Task details
Leaving the pictures aside, reproduce the data in full and word for word.

[Excerpts from a dataset]

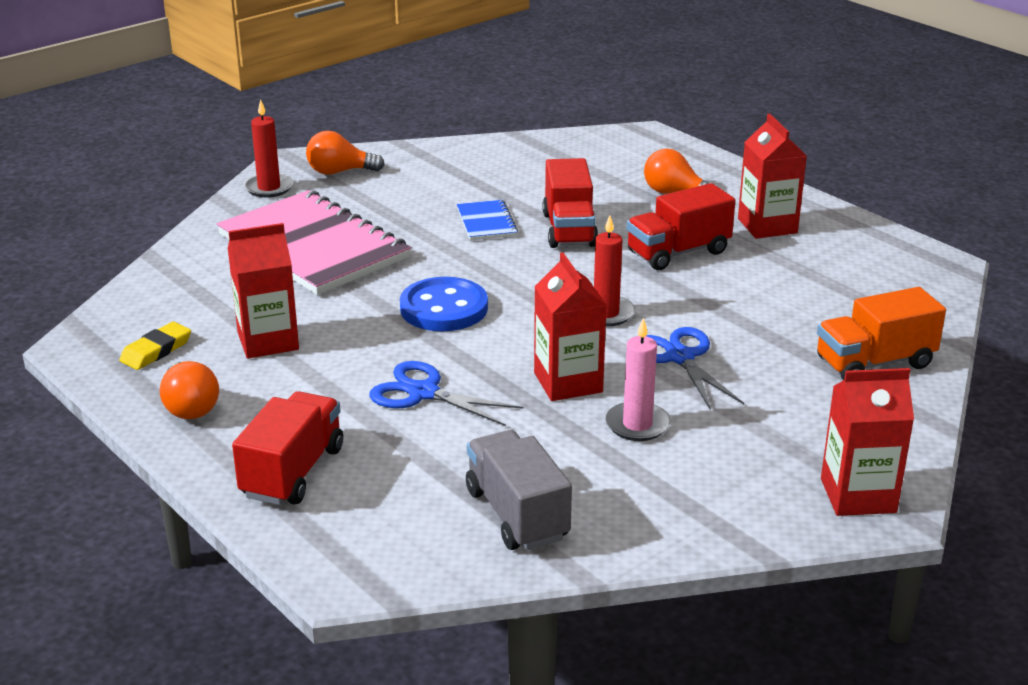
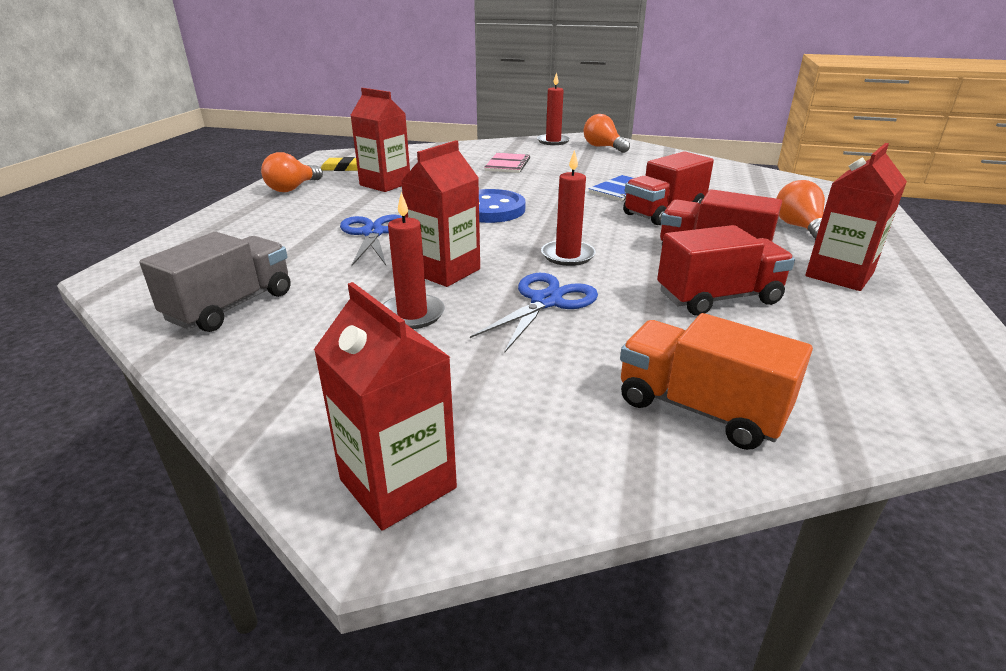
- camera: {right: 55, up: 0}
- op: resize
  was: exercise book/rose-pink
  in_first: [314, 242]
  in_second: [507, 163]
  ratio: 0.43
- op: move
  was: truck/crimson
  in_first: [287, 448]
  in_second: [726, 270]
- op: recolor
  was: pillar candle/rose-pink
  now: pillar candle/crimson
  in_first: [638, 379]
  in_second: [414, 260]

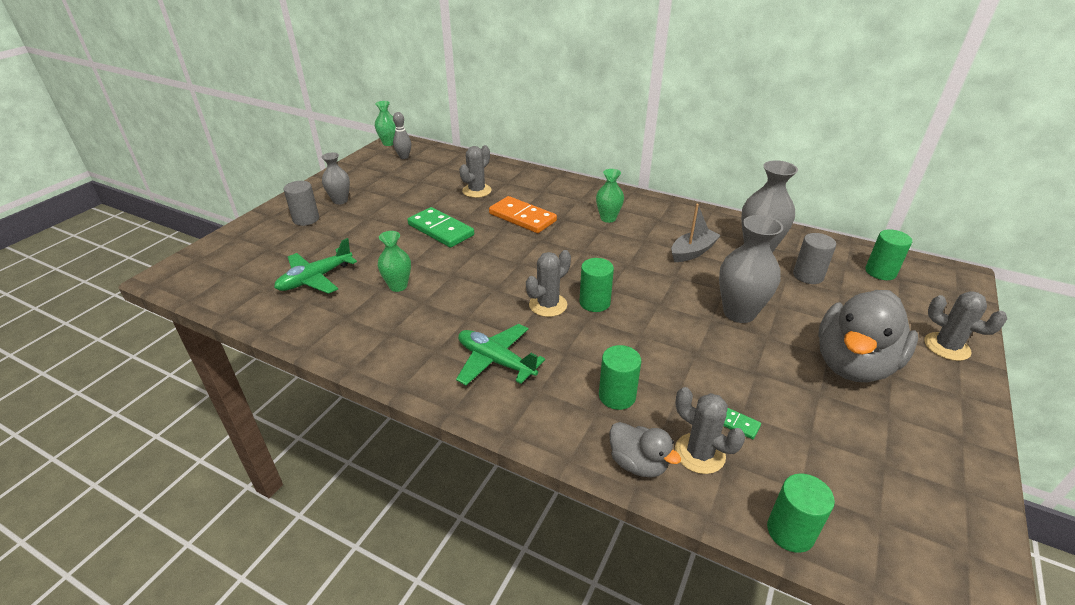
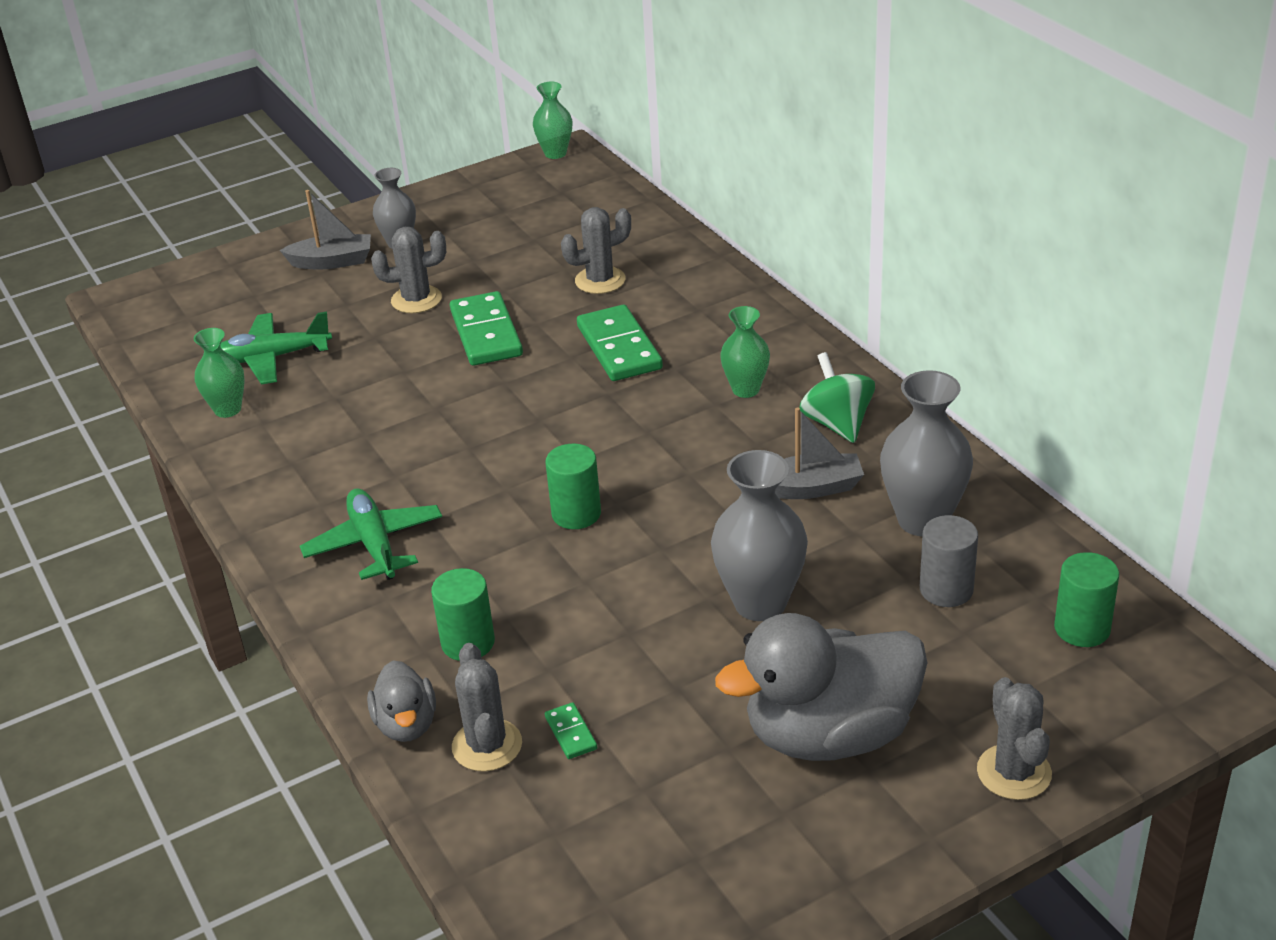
- camera: {right: 35, up: 0}
- op: replace
  was: cylinder/ash-grey
  now: toy boat/ash-grey
  in_first: [301, 203]
  in_second: [325, 229]
- op: move
  was: flower vase/emerald
  in_first: [394, 261]
  in_second: [219, 373]
- op: delete
  was: bowling pin/ash-grey
  in_first: [402, 135]
- op: recolor
  was: domino piece/orange-coloured
  now: domino piece/emerald
  in_first: [523, 214]
  in_second: [620, 343]
- op: move
  was: saguaro cactus/ash-grey
  in_first: [548, 283]
  in_second: [408, 270]
- op: delete
  was: cylinder/emerald
  in_first: [801, 513]
- op: insert
  now: whirligig/emerald
  in_second: [837, 397]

Answer to the problem
- camera: {right: 55, up: 0}
- op: resize
  was: exercise book/rose-pink
  in_first: [314, 242]
  in_second: [507, 163]
  ratio: 0.43
- op: move
  was: truck/crimson
  in_first: [287, 448]
  in_second: [726, 270]
- op: recolor
  was: pillar candle/rose-pink
  now: pillar candle/crimson
  in_first: [638, 379]
  in_second: [414, 260]

- camera: {right: 35, up: 0}
- op: replace
  was: cylinder/ash-grey
  now: toy boat/ash-grey
  in_first: [301, 203]
  in_second: [325, 229]
- op: move
  was: flower vase/emerald
  in_first: [394, 261]
  in_second: [219, 373]
- op: delete
  was: bowling pin/ash-grey
  in_first: [402, 135]
- op: recolor
  was: domino piece/orange-coloured
  now: domino piece/emerald
  in_first: [523, 214]
  in_second: [620, 343]
- op: move
  was: saguaro cactus/ash-grey
  in_first: [548, 283]
  in_second: [408, 270]
- op: delete
  was: cylinder/emerald
  in_first: [801, 513]
- op: insert
  now: whirligig/emerald
  in_second: [837, 397]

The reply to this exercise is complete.